**Materials provided**
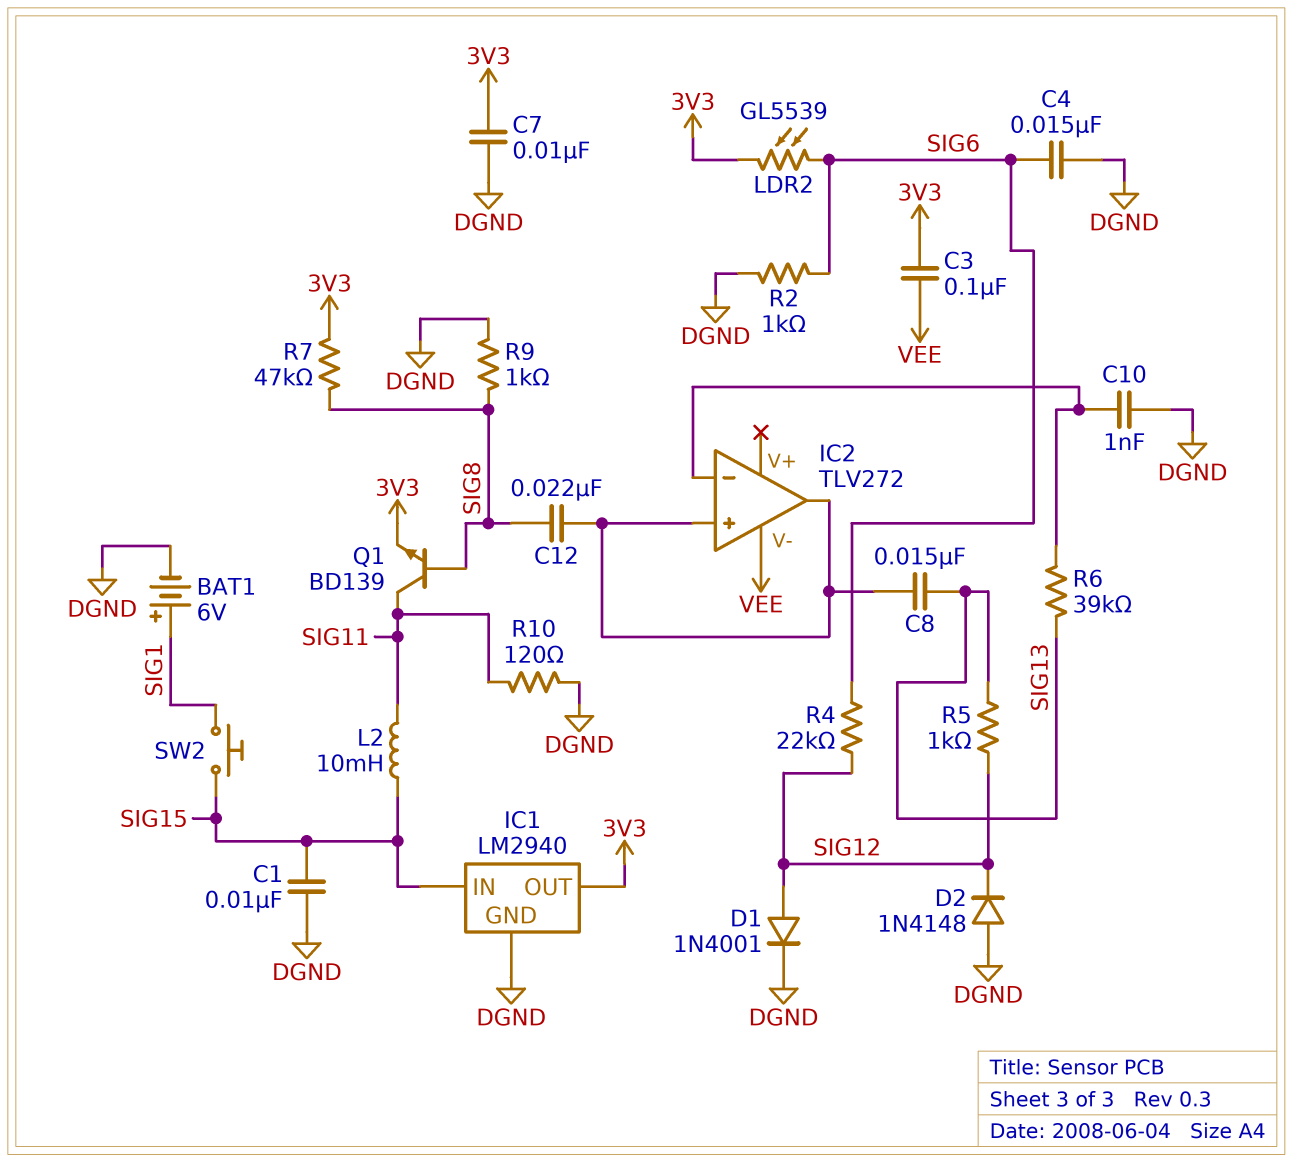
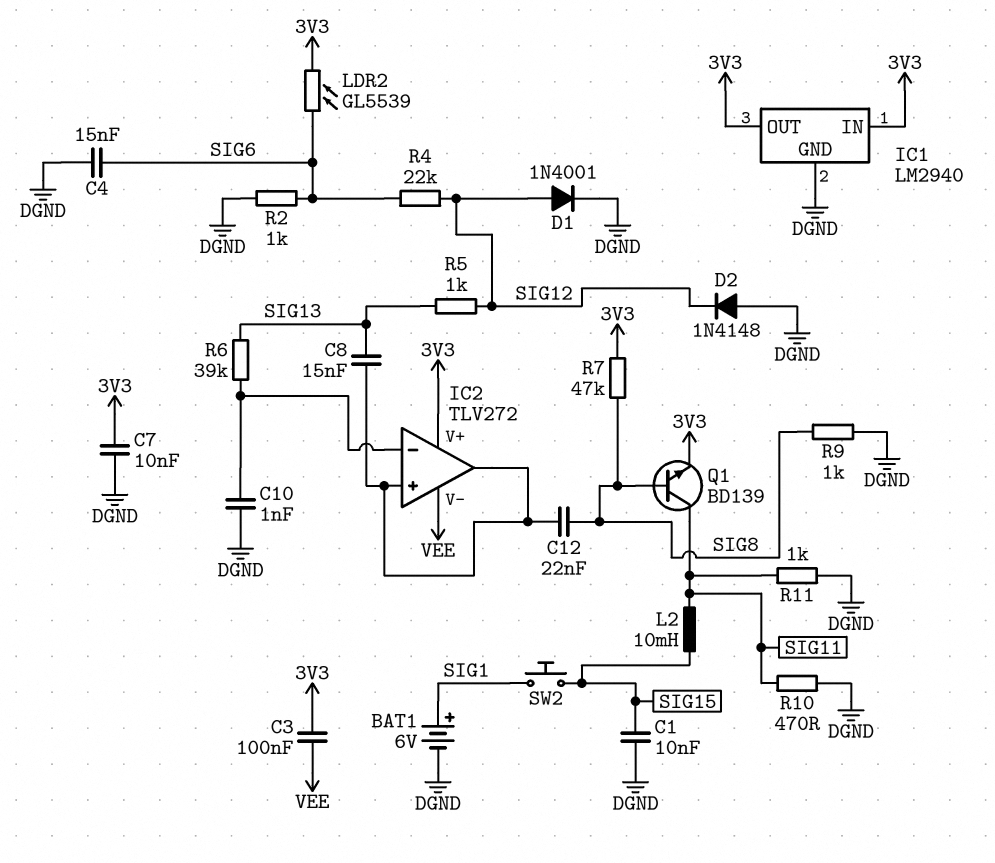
IC1 pin IN: SIG15 -> 3V3
IC2 pin V+: none -> 3V3
R10: 120 (DGND, SIG11) -> 470 (DGND, SIG11)
R11: none -> 1k (DGND, SIG11)

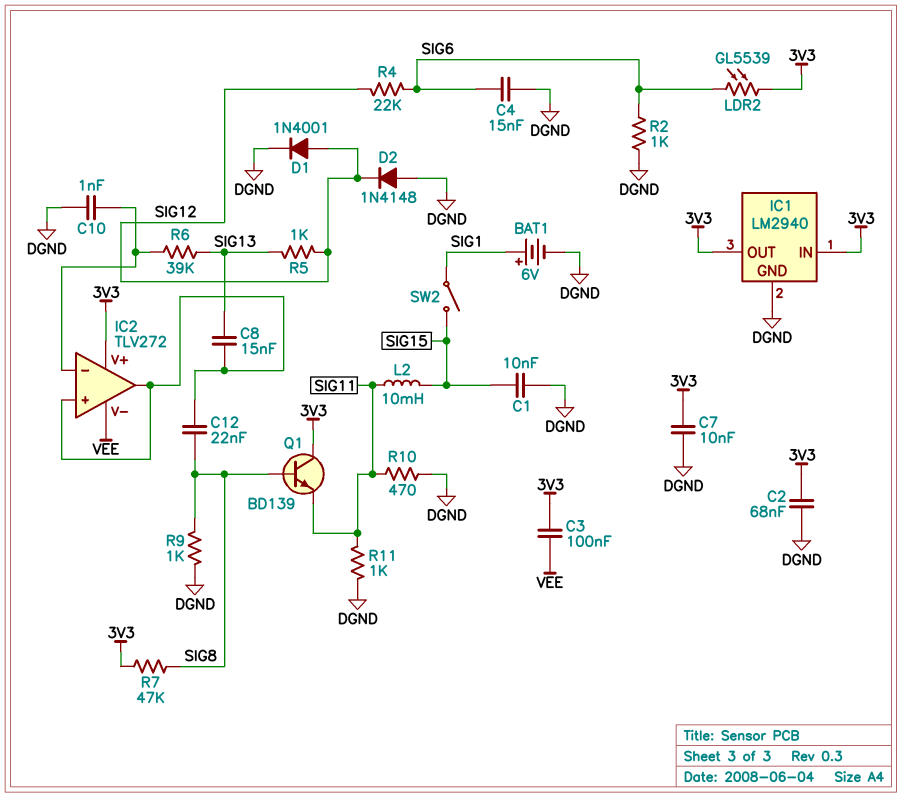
C2: none -> 68nF (3V3, DGND)
Q1: NPN BD139 (B SIG8, C SIG11, E 3V3) -> NPN BD139 (B SIG8, C 3V3, E SIG11)
SW2: button (SIG1, SIG15) -> switch (SIG1, SIG15)

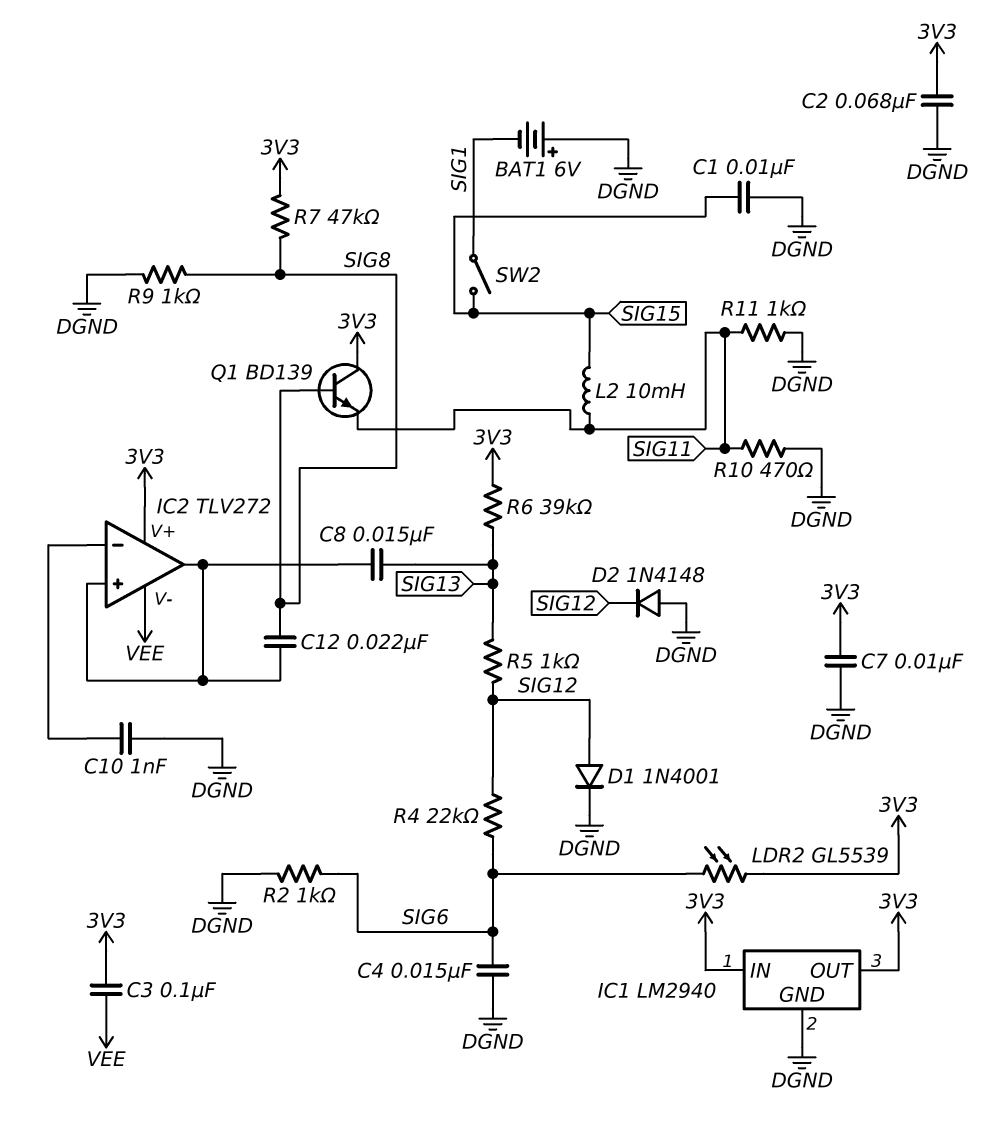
BAT1: 6V (plus SIG1, minus DGND) -> 6V (plus DGND, minus SIG1)
R6: 39k (IC2/in-, SIG13) -> 39k (3V3, SIG13)

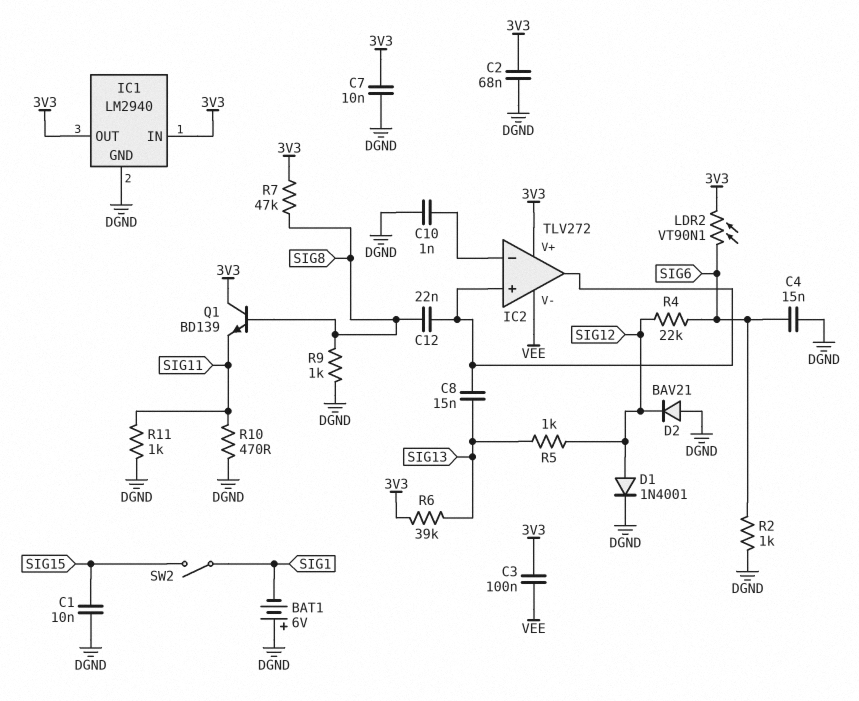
D2: diode 1N4148 (A DGND, K SIG12) -> diode BAV21 (A DGND, K SIG12)
L2: 10mH (SIG11, SIG15) -> none
LDR2: GL5539 (3V3, SIG6) -> VT90N1 (3V3, SIG6)

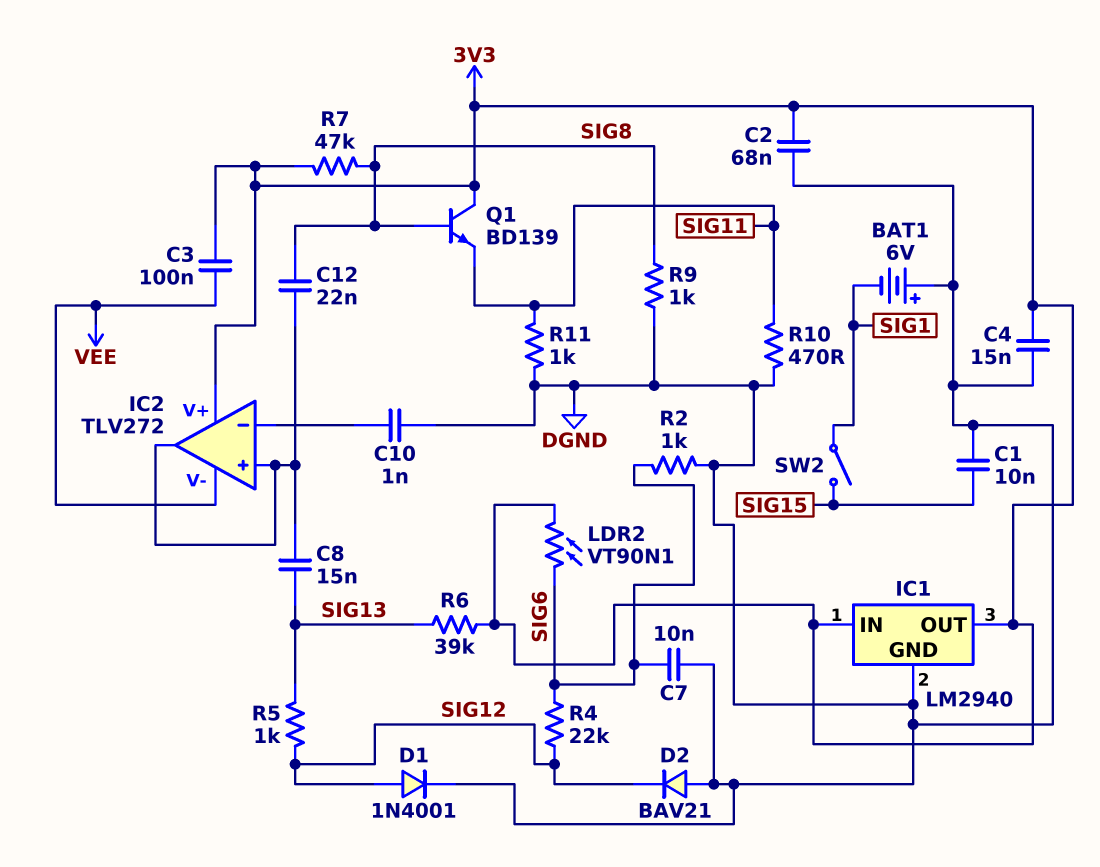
C4: 15nF (DGND, SIG6) -> 15nF (3V3, DGND)
C7: 10nF (3V3, DGND) -> 10nF (DGND, SIG6)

**Exercise**
Using the records above, extract exactly and only the lines from the one with "LDR2: GL5539 (3V3, SIG6)" through the final line, inclusive, leaving out pictures.

**Answer to this task**
LDR2: GL5539 (3V3, SIG6) -> VT90N1 (3V3, SIG6)

C4: 15nF (DGND, SIG6) -> 15nF (3V3, DGND)
C7: 10nF (3V3, DGND) -> 10nF (DGND, SIG6)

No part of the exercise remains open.